───── EXERCISE INPUTS ─────
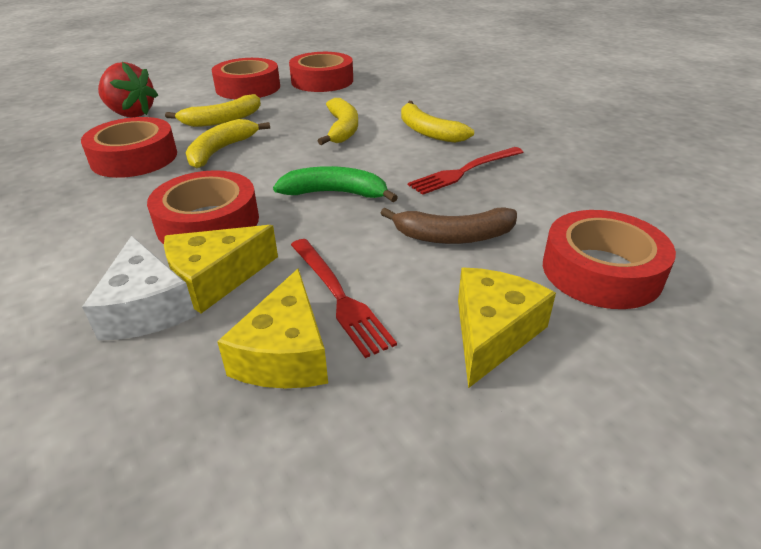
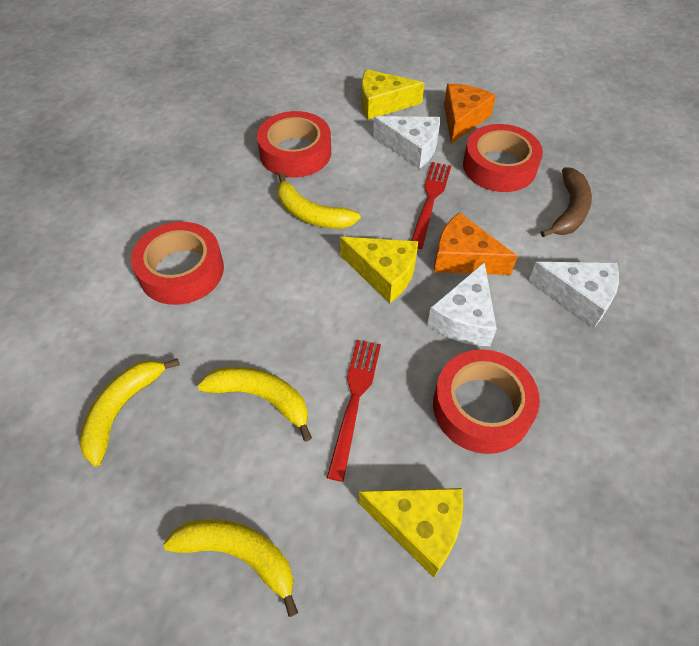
green banana: 1 -> 0
orange cheese: 0 -> 2
red strawberry: 1 -> 0
red tape: 5 -> 4
white cheese: 1 -> 3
─────
### PROBLEM STATEMENT
Could you repeat all of the entries exactly, without the pictures?

### TASK SOLUTION
green banana: 1 -> 0
orange cheese: 0 -> 2
red strawberry: 1 -> 0
red tape: 5 -> 4
white cheese: 1 -> 3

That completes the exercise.